# Work to complete
Quote the records below in full, exactly as given, with the images taken out.
========================
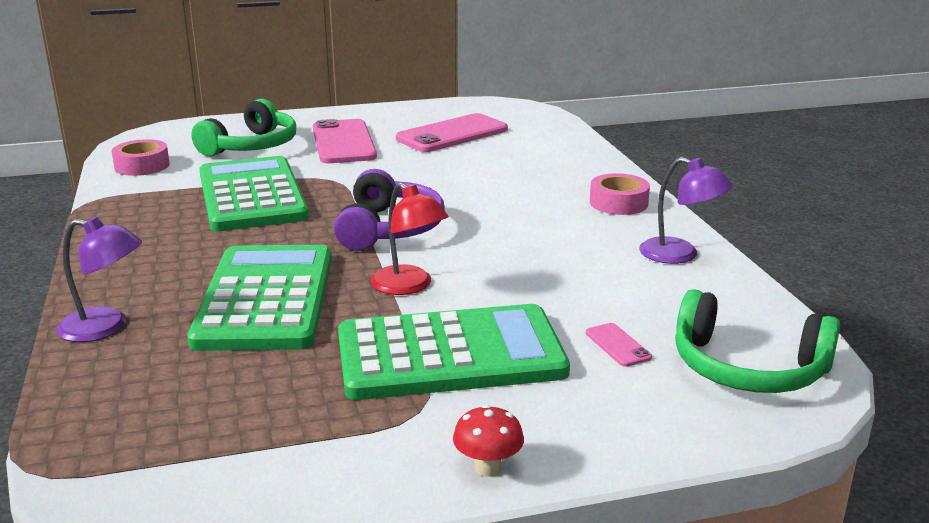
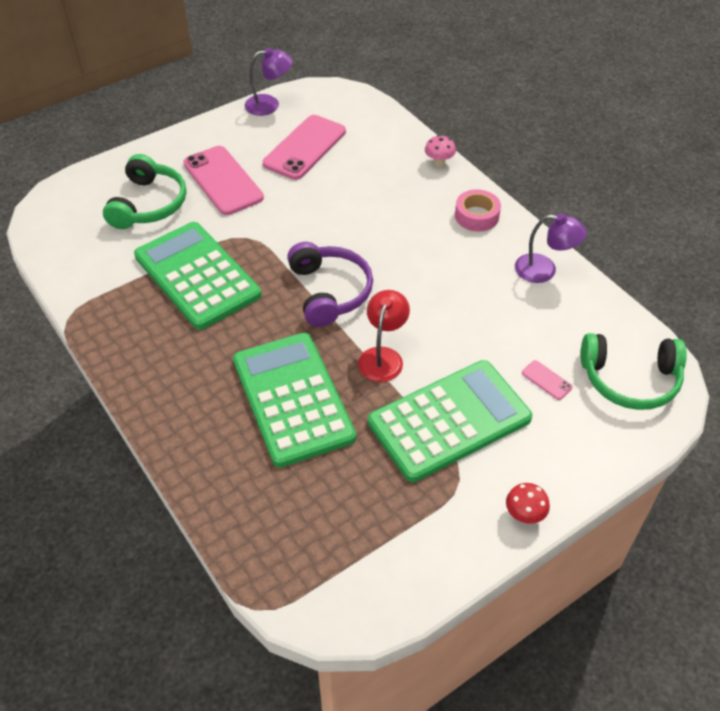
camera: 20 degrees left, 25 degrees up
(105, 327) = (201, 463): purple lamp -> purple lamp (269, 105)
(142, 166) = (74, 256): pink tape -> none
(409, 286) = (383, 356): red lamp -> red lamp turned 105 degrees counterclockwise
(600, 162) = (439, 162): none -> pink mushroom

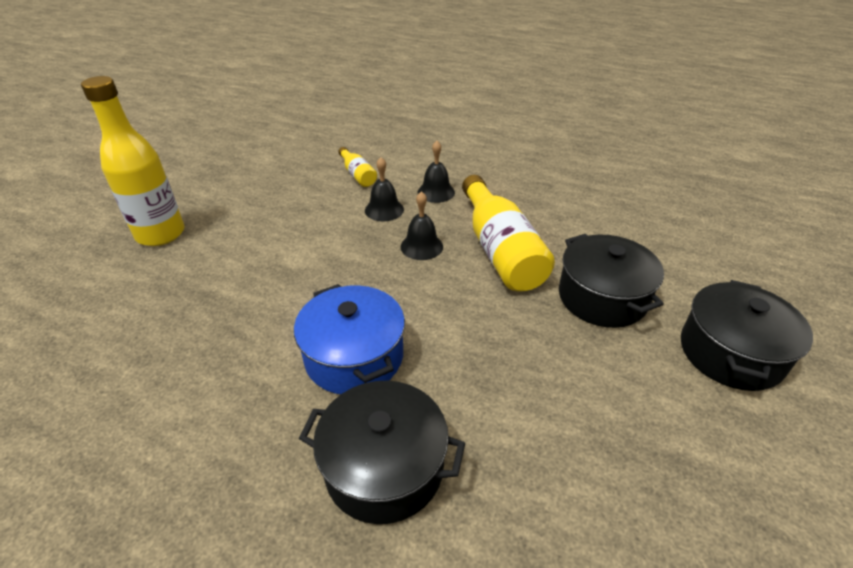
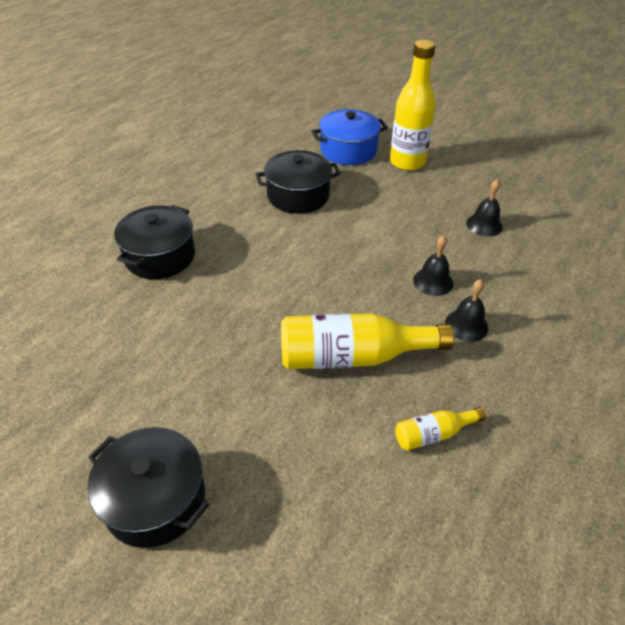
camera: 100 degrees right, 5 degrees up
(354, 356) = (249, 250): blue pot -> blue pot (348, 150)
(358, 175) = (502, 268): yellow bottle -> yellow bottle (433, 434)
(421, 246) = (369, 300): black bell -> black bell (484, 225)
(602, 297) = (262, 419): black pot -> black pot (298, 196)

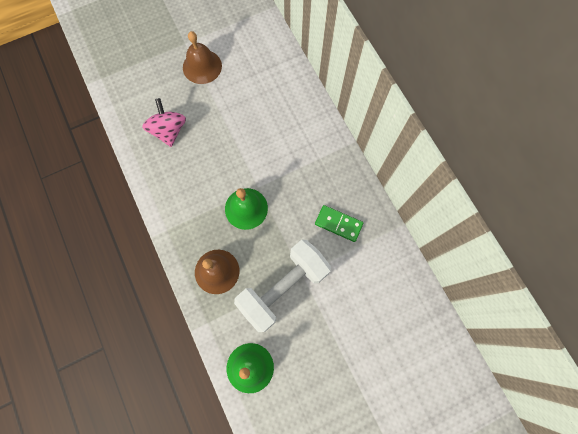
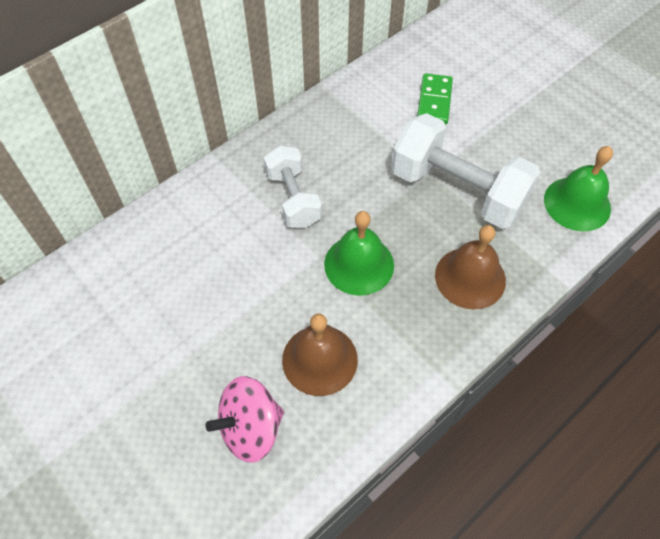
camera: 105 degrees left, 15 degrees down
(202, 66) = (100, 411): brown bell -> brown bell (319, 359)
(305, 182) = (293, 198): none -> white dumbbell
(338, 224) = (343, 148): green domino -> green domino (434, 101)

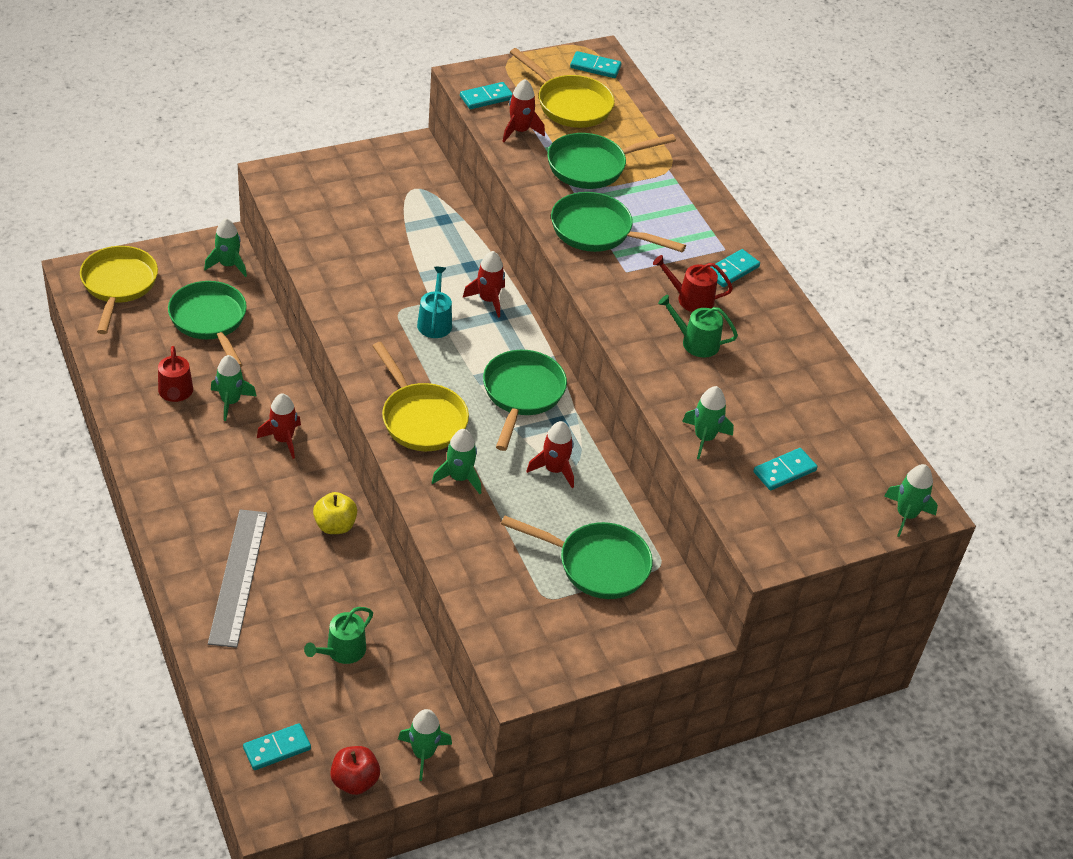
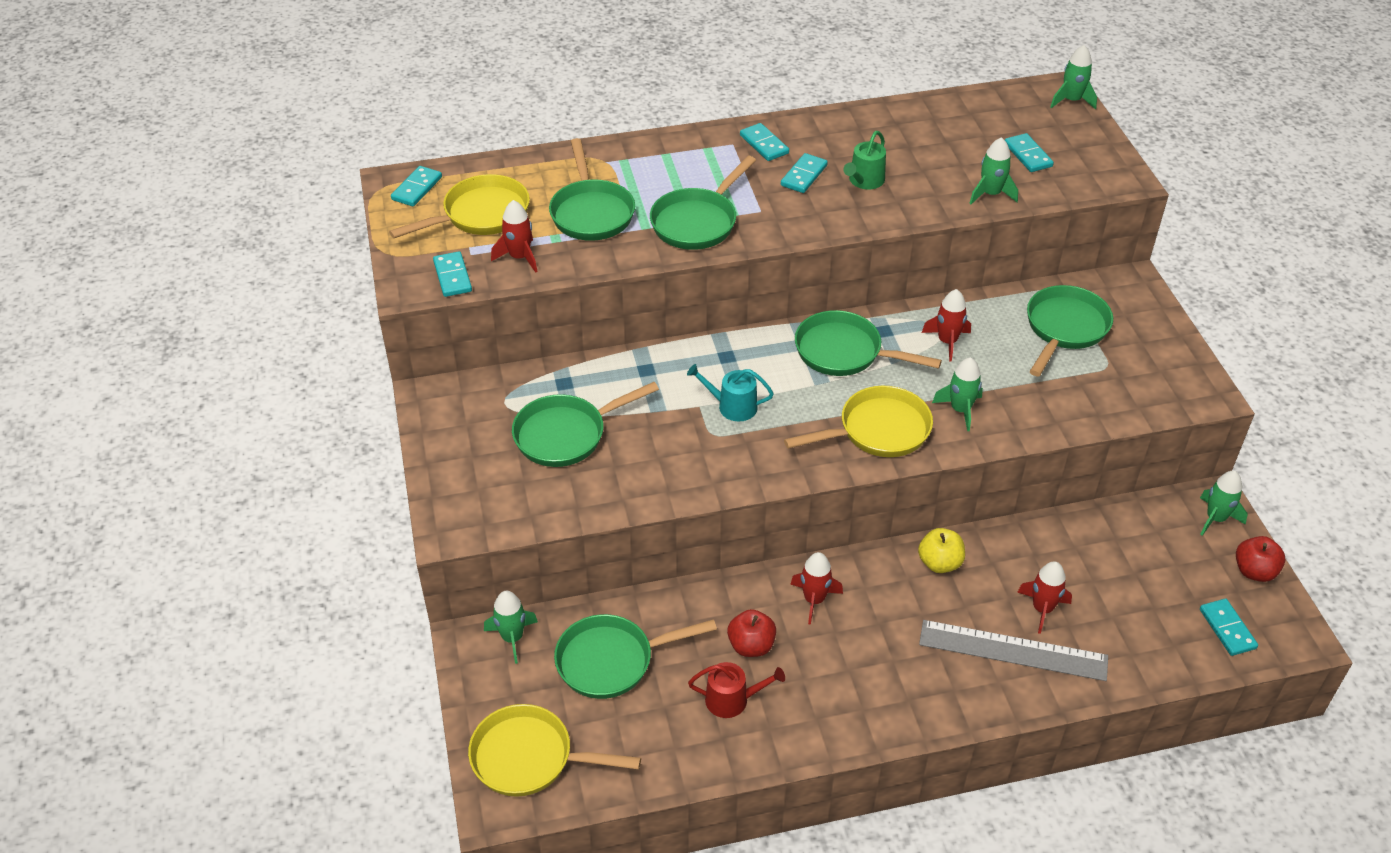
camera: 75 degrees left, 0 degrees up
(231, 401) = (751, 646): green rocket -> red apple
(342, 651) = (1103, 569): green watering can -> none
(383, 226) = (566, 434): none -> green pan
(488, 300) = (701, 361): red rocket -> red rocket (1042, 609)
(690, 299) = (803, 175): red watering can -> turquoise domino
========================
# Your response
camera: 20 degrees left, 25 degrees up
(105, 327) = (201, 463): purple lamp -> purple lamp (269, 105)
(142, 166) = (74, 256): pink tape -> none
(409, 286) = (383, 356): red lamp -> red lamp turned 105 degrees counterclockwise
(600, 162) = (439, 162): none -> pink mushroom

camera: 100 degrees right, 5 degrees up
(354, 356) = (249, 250): blue pot -> blue pot (348, 150)
(358, 175) = (502, 268): yellow bottle -> yellow bottle (433, 434)
(421, 246) = (369, 300): black bell -> black bell (484, 225)
(602, 297) = (262, 419): black pot -> black pot (298, 196)

camera: 105 degrees left, 15 degrees down
(202, 66) = (100, 411): brown bell -> brown bell (319, 359)
(305, 182) = (293, 198): none -> white dumbbell
(338, 224) = (343, 148): green domino -> green domino (434, 101)

camera: 75 degrees left, 0 degrees up
(231, 401) = (751, 646): green rocket -> red apple
(342, 651) = (1103, 569): green watering can -> none
(383, 226) = (566, 434): none -> green pan
(488, 300) = (701, 361): red rocket -> red rocket (1042, 609)
(690, 299) = (803, 175): red watering can -> turquoise domino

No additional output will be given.